Problem to work on: Please report every line from the material that contains the word "braun".

Data extract:
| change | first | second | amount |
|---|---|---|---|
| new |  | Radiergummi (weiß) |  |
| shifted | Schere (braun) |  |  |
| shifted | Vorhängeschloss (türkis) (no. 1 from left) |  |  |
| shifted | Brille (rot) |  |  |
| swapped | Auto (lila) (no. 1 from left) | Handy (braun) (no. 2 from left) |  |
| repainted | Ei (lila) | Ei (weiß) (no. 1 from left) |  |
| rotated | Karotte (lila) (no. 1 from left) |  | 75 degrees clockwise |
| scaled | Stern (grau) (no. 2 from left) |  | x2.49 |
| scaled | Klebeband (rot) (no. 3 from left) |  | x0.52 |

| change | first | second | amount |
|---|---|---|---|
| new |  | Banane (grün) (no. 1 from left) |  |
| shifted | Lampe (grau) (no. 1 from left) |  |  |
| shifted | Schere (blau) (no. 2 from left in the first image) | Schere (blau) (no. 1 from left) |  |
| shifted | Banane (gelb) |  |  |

Solution for this task:
| shifted | Schere (braun) |  |  |
| swapped | Auto (lila) (no. 1 from left) | Handy (braun) (no. 2 from left) |  |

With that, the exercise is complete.